Print the data once more, exactly as supplied.

** Opening EXTRACTED MATERIAL block **

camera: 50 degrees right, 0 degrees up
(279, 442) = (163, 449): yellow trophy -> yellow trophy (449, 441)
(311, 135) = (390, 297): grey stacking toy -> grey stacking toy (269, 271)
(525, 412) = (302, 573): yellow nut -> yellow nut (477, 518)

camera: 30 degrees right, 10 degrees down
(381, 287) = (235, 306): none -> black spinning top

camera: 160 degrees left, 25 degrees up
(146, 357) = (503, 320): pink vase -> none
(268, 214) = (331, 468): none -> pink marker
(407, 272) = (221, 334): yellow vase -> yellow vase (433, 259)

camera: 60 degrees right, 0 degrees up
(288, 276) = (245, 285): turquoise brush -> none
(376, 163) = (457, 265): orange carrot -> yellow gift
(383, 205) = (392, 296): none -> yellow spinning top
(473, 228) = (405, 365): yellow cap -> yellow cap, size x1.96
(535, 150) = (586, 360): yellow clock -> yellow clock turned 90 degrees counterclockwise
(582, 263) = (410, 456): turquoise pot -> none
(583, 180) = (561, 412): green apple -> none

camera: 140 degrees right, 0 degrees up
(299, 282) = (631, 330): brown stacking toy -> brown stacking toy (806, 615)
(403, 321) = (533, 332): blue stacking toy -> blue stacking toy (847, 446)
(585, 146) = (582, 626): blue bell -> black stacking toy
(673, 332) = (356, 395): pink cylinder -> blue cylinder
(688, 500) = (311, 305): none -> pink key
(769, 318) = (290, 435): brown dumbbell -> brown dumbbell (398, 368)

** Closing EXTRACTED MATERIAL block **

> TASK ANSWER:
camera: 50 degrees right, 0 degrees up
(279, 442) = (163, 449): yellow trophy -> yellow trophy (449, 441)
(311, 135) = (390, 297): grey stacking toy -> grey stacking toy (269, 271)
(525, 412) = (302, 573): yellow nut -> yellow nut (477, 518)

camera: 30 degrees right, 10 degrees down
(381, 287) = (235, 306): none -> black spinning top

camera: 160 degrees left, 25 degrees up
(146, 357) = (503, 320): pink vase -> none
(268, 214) = (331, 468): none -> pink marker
(407, 272) = (221, 334): yellow vase -> yellow vase (433, 259)

camera: 60 degrees right, 0 degrees up
(288, 276) = (245, 285): turquoise brush -> none
(376, 163) = (457, 265): orange carrot -> yellow gift
(383, 205) = (392, 296): none -> yellow spinning top
(473, 228) = (405, 365): yellow cap -> yellow cap, size x1.96
(535, 150) = (586, 360): yellow clock -> yellow clock turned 90 degrees counterclockwise
(582, 263) = (410, 456): turquoise pot -> none
(583, 180) = (561, 412): green apple -> none

camera: 140 degrees right, 0 degrees up
(299, 282) = (631, 330): brown stacking toy -> brown stacking toy (806, 615)
(403, 321) = (533, 332): blue stacking toy -> blue stacking toy (847, 446)
(585, 146) = (582, 626): blue bell -> black stacking toy
(673, 332) = (356, 395): pink cylinder -> blue cylinder
(688, 500) = (311, 305): none -> pink key
(769, 318) = (290, 435): brown dumbbell -> brown dumbbell (398, 368)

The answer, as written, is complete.